## Difference listings:
========

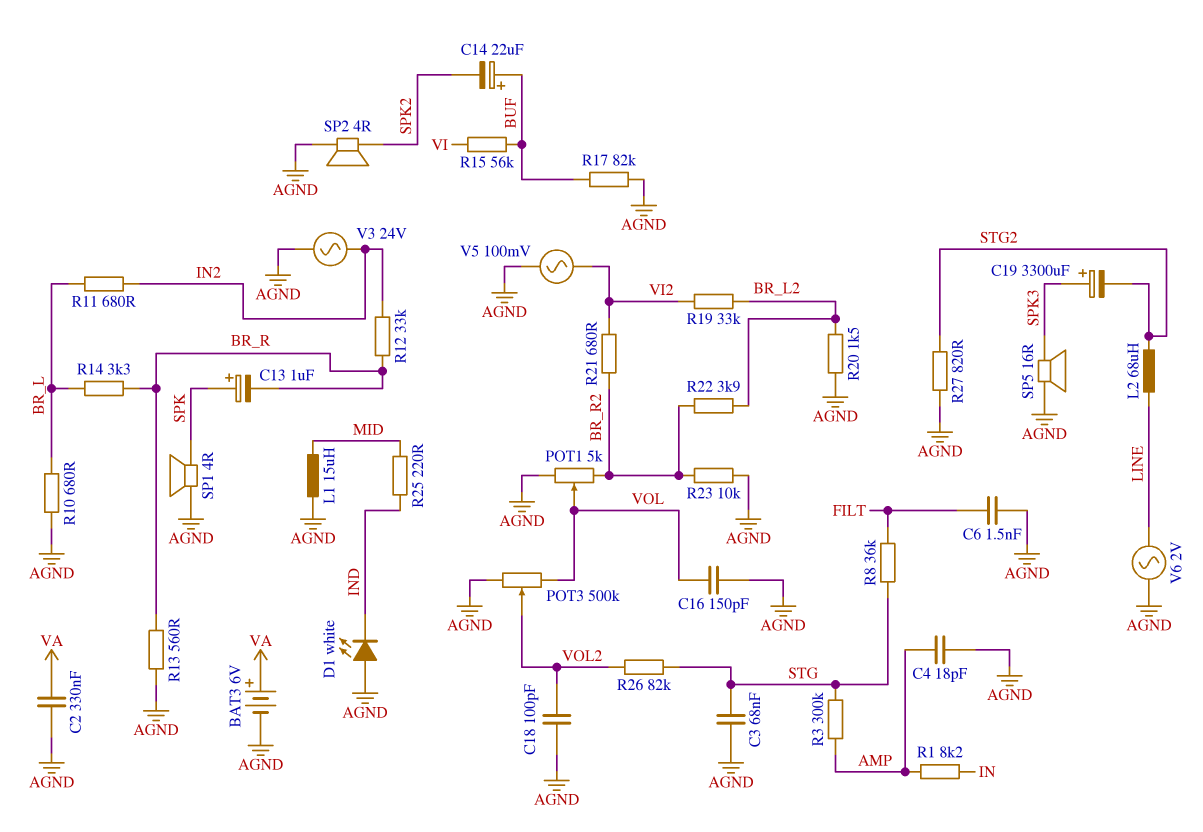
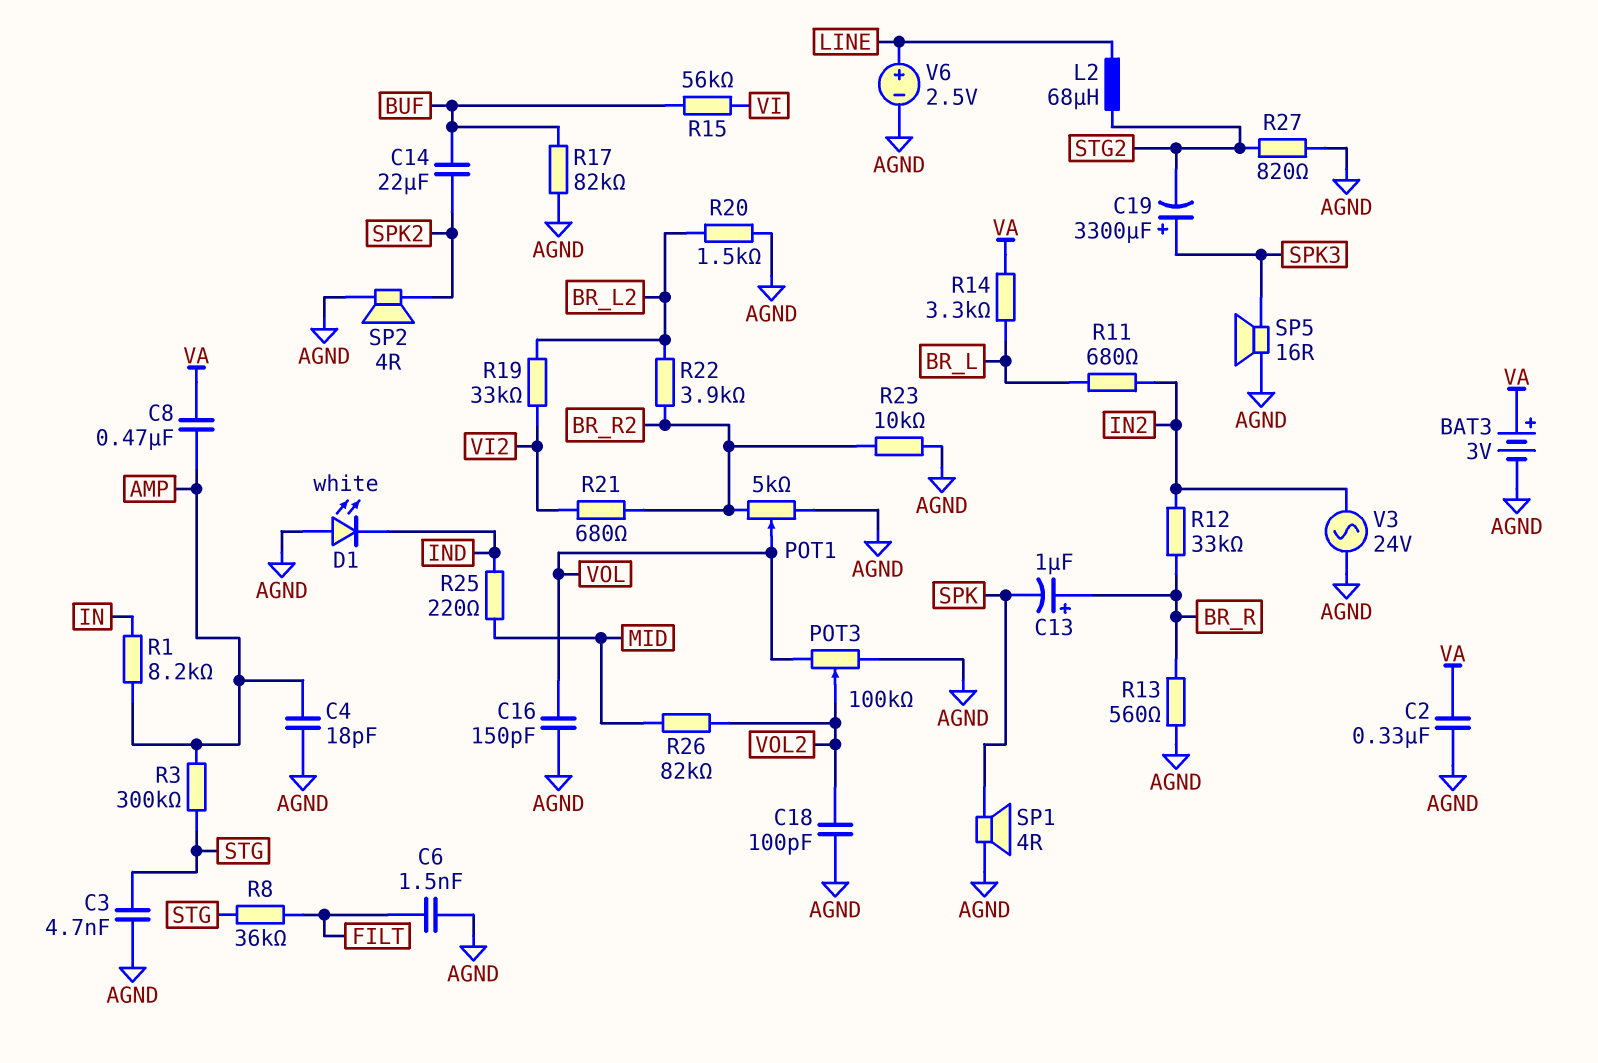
BAT3: 6V (plus VA, minus AGND) -> 3V (plus VA, minus AGND)
C3: 68nF (AGND, STG) -> 4.7nF (AGND, STG)
C8: none -> 470nF (AMP, VA)
C13: 1uF (plus SPK, minus BR_R) -> 1uF (plus BR_R, minus SPK)
C14: 22uF (plus BUF, minus SPK2) -> 22uF (BUF, SPK2)
L1: 15uH (AGND, MID) -> none
POT3: 500k (AGND, VOL, wiper VOL2) -> 100k (AGND, VOL, wiper VOL2)
R10: 680 (AGND, BR_L) -> none
R14: 3.3k (BR_L, BR_R) -> 3.3k (BR_L, VA)
R26: 82k (STG, VOL2) -> 82k (MID, VOL2)
V5: AC 100mV (AGND, VI2) -> none
V6: AC 2V (AGND, LINE) -> 2.5V (plus LINE, minus AGND)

========

## What needs to be done:
Return every line from the entries above that contains the word "AGND".

## Solution to the problem:
BAT3: 6V (plus VA, minus AGND) -> 3V (plus VA, minus AGND)
C3: 68nF (AGND, STG) -> 4.7nF (AGND, STG)
L1: 15uH (AGND, MID) -> none
POT3: 500k (AGND, VOL, wiper VOL2) -> 100k (AGND, VOL, wiper VOL2)
R10: 680 (AGND, BR_L) -> none
V5: AC 100mV (AGND, VI2) -> none
V6: AC 2V (AGND, LINE) -> 2.5V (plus LINE, minus AGND)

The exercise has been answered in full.